**Problem description**
The entries below contain a line with "green eraser: 0 -> 2" and a line with "turquoise mushroom: 2 -> 3". Quote exactly those two lines and all lines between them.

**Data in this exercise**
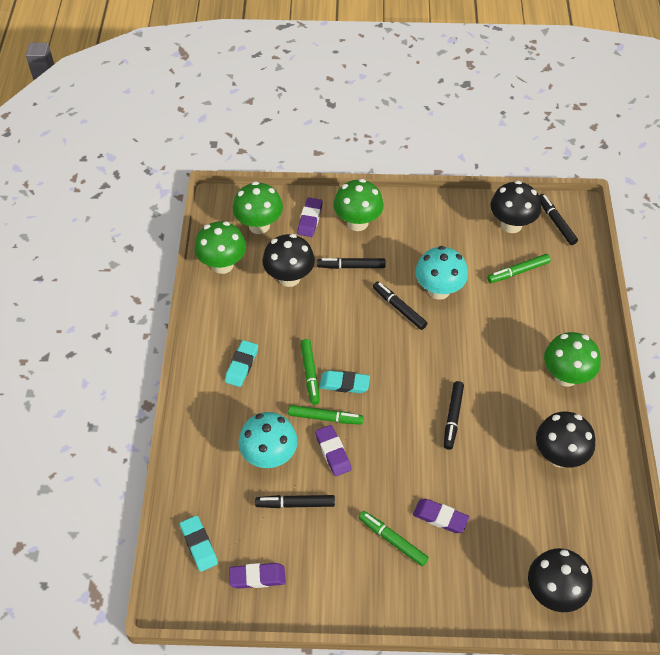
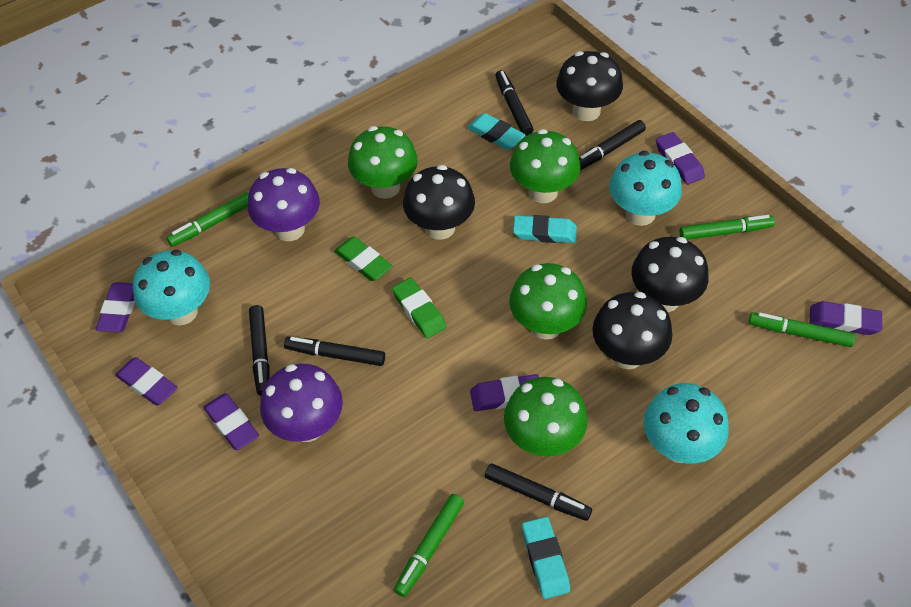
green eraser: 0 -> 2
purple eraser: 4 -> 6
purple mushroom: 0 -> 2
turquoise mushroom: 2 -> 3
==
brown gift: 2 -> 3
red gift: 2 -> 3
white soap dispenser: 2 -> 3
--
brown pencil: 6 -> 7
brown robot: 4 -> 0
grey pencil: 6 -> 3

**Result of the exercise**
green eraser: 0 -> 2
purple eraser: 4 -> 6
purple mushroom: 0 -> 2
turquoise mushroom: 2 -> 3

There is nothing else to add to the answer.